» Change detection data
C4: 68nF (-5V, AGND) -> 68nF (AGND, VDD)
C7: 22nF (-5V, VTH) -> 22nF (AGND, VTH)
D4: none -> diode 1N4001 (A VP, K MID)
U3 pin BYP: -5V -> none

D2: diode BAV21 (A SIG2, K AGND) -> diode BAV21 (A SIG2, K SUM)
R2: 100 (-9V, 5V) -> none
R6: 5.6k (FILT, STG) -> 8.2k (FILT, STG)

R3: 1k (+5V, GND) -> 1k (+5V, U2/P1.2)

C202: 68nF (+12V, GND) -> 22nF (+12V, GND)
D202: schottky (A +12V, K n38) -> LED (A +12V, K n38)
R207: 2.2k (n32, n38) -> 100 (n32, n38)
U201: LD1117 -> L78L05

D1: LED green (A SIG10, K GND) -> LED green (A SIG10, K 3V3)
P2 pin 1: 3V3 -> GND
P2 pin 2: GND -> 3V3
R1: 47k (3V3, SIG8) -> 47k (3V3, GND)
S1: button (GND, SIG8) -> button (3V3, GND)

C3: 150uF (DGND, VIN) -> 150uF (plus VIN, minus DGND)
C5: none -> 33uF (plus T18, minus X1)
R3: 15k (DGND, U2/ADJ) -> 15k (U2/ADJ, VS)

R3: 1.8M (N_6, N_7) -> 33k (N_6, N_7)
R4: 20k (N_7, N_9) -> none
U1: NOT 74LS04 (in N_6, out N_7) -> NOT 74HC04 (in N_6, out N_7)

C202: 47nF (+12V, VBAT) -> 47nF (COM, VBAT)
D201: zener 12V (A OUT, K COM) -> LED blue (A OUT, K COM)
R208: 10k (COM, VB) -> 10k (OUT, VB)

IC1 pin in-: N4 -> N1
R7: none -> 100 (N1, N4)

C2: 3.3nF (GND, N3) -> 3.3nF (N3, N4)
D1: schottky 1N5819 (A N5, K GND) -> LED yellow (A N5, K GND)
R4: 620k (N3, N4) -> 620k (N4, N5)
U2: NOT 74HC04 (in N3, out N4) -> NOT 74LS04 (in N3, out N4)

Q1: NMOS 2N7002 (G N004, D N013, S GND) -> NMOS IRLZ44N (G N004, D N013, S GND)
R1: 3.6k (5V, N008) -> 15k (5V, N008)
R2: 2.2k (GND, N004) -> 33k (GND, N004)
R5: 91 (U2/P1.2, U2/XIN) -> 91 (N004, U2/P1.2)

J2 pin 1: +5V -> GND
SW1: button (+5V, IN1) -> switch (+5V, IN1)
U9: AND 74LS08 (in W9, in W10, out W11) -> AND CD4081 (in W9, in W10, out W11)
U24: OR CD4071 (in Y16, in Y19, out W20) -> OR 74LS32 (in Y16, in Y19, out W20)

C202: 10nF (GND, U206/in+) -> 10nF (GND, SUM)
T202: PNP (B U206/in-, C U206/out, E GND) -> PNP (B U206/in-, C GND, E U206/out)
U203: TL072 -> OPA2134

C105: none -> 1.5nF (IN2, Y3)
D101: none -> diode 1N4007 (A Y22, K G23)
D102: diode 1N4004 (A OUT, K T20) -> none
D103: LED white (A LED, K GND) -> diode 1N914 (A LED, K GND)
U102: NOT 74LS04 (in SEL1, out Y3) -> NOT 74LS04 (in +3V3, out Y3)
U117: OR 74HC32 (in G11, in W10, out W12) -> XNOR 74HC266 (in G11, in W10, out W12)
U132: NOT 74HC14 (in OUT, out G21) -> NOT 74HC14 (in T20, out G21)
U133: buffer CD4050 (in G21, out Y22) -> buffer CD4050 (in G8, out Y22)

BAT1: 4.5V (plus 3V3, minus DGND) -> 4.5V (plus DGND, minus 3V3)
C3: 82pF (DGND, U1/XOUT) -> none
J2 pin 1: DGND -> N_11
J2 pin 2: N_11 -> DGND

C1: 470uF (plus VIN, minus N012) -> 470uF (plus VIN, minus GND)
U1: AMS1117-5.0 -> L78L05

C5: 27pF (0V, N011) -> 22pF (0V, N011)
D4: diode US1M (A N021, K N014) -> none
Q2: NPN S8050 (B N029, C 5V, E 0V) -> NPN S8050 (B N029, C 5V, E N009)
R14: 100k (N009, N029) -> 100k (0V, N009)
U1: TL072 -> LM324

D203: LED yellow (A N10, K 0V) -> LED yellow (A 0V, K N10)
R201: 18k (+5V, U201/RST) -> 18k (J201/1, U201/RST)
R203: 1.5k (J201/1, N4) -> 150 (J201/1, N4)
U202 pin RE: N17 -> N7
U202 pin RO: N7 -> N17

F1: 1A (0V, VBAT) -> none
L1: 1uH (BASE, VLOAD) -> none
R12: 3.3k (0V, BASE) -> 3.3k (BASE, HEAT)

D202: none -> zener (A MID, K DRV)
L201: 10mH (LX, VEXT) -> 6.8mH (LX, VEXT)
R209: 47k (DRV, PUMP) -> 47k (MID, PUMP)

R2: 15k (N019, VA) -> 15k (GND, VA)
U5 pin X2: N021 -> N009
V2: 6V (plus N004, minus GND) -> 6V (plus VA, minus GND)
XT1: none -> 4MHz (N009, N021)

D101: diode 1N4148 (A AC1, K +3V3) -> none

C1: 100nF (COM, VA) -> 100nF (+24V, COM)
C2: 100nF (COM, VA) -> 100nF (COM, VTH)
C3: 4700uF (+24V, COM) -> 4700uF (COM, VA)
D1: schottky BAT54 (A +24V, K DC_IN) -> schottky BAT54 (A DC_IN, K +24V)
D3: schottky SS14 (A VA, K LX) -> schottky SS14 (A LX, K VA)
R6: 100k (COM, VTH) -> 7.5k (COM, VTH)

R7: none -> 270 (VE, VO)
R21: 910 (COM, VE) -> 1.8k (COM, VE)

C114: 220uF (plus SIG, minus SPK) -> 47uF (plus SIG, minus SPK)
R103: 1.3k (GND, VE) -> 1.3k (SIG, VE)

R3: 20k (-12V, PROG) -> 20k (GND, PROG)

» What is required
Each record above has to be printed again, word for word.

» Output of the exercise
C4: 68nF (-5V, AGND) -> 68nF (AGND, VDD)
C7: 22nF (-5V, VTH) -> 22nF (AGND, VTH)
D4: none -> diode 1N4001 (A VP, K MID)
U3 pin BYP: -5V -> none

D2: diode BAV21 (A SIG2, K AGND) -> diode BAV21 (A SIG2, K SUM)
R2: 100 (-9V, 5V) -> none
R6: 5.6k (FILT, STG) -> 8.2k (FILT, STG)

R3: 1k (+5V, GND) -> 1k (+5V, U2/P1.2)

C202: 68nF (+12V, GND) -> 22nF (+12V, GND)
D202: schottky (A +12V, K n38) -> LED (A +12V, K n38)
R207: 2.2k (n32, n38) -> 100 (n32, n38)
U201: LD1117 -> L78L05

D1: LED green (A SIG10, K GND) -> LED green (A SIG10, K 3V3)
P2 pin 1: 3V3 -> GND
P2 pin 2: GND -> 3V3
R1: 47k (3V3, SIG8) -> 47k (3V3, GND)
S1: button (GND, SIG8) -> button (3V3, GND)

C3: 150uF (DGND, VIN) -> 150uF (plus VIN, minus DGND)
C5: none -> 33uF (plus T18, minus X1)
R3: 15k (DGND, U2/ADJ) -> 15k (U2/ADJ, VS)

R3: 1.8M (N_6, N_7) -> 33k (N_6, N_7)
R4: 20k (N_7, N_9) -> none
U1: NOT 74LS04 (in N_6, out N_7) -> NOT 74HC04 (in N_6, out N_7)

C202: 47nF (+12V, VBAT) -> 47nF (COM, VBAT)
D201: zener 12V (A OUT, K COM) -> LED blue (A OUT, K COM)
R208: 10k (COM, VB) -> 10k (OUT, VB)

IC1 pin in-: N4 -> N1
R7: none -> 100 (N1, N4)

C2: 3.3nF (GND, N3) -> 3.3nF (N3, N4)
D1: schottky 1N5819 (A N5, K GND) -> LED yellow (A N5, K GND)
R4: 620k (N3, N4) -> 620k (N4, N5)
U2: NOT 74HC04 (in N3, out N4) -> NOT 74LS04 (in N3, out N4)

Q1: NMOS 2N7002 (G N004, D N013, S GND) -> NMOS IRLZ44N (G N004, D N013, S GND)
R1: 3.6k (5V, N008) -> 15k (5V, N008)
R2: 2.2k (GND, N004) -> 33k (GND, N004)
R5: 91 (U2/P1.2, U2/XIN) -> 91 (N004, U2/P1.2)

J2 pin 1: +5V -> GND
SW1: button (+5V, IN1) -> switch (+5V, IN1)
U9: AND 74LS08 (in W9, in W10, out W11) -> AND CD4081 (in W9, in W10, out W11)
U24: OR CD4071 (in Y16, in Y19, out W20) -> OR 74LS32 (in Y16, in Y19, out W20)

C202: 10nF (GND, U206/in+) -> 10nF (GND, SUM)
T202: PNP (B U206/in-, C U206/out, E GND) -> PNP (B U206/in-, C GND, E U206/out)
U203: TL072 -> OPA2134

C105: none -> 1.5nF (IN2, Y3)
D101: none -> diode 1N4007 (A Y22, K G23)
D102: diode 1N4004 (A OUT, K T20) -> none
D103: LED white (A LED, K GND) -> diode 1N914 (A LED, K GND)
U102: NOT 74LS04 (in SEL1, out Y3) -> NOT 74LS04 (in +3V3, out Y3)
U117: OR 74HC32 (in G11, in W10, out W12) -> XNOR 74HC266 (in G11, in W10, out W12)
U132: NOT 74HC14 (in OUT, out G21) -> NOT 74HC14 (in T20, out G21)
U133: buffer CD4050 (in G21, out Y22) -> buffer CD4050 (in G8, out Y22)

BAT1: 4.5V (plus 3V3, minus DGND) -> 4.5V (plus DGND, minus 3V3)
C3: 82pF (DGND, U1/XOUT) -> none
J2 pin 1: DGND -> N_11
J2 pin 2: N_11 -> DGND

C1: 470uF (plus VIN, minus N012) -> 470uF (plus VIN, minus GND)
U1: AMS1117-5.0 -> L78L05

C5: 27pF (0V, N011) -> 22pF (0V, N011)
D4: diode US1M (A N021, K N014) -> none
Q2: NPN S8050 (B N029, C 5V, E 0V) -> NPN S8050 (B N029, C 5V, E N009)
R14: 100k (N009, N029) -> 100k (0V, N009)
U1: TL072 -> LM324

D203: LED yellow (A N10, K 0V) -> LED yellow (A 0V, K N10)
R201: 18k (+5V, U201/RST) -> 18k (J201/1, U201/RST)
R203: 1.5k (J201/1, N4) -> 150 (J201/1, N4)
U202 pin RE: N17 -> N7
U202 pin RO: N7 -> N17

F1: 1A (0V, VBAT) -> none
L1: 1uH (BASE, VLOAD) -> none
R12: 3.3k (0V, BASE) -> 3.3k (BASE, HEAT)

D202: none -> zener (A MID, K DRV)
L201: 10mH (LX, VEXT) -> 6.8mH (LX, VEXT)
R209: 47k (DRV, PUMP) -> 47k (MID, PUMP)

R2: 15k (N019, VA) -> 15k (GND, VA)
U5 pin X2: N021 -> N009
V2: 6V (plus N004, minus GND) -> 6V (plus VA, minus GND)
XT1: none -> 4MHz (N009, N021)

D101: diode 1N4148 (A AC1, K +3V3) -> none

C1: 100nF (COM, VA) -> 100nF (+24V, COM)
C2: 100nF (COM, VA) -> 100nF (COM, VTH)
C3: 4700uF (+24V, COM) -> 4700uF (COM, VA)
D1: schottky BAT54 (A +24V, K DC_IN) -> schottky BAT54 (A DC_IN, K +24V)
D3: schottky SS14 (A VA, K LX) -> schottky SS14 (A LX, K VA)
R6: 100k (COM, VTH) -> 7.5k (COM, VTH)

R7: none -> 270 (VE, VO)
R21: 910 (COM, VE) -> 1.8k (COM, VE)

C114: 220uF (plus SIG, minus SPK) -> 47uF (plus SIG, minus SPK)
R103: 1.3k (GND, VE) -> 1.3k (SIG, VE)

R3: 20k (-12V, PROG) -> 20k (GND, PROG)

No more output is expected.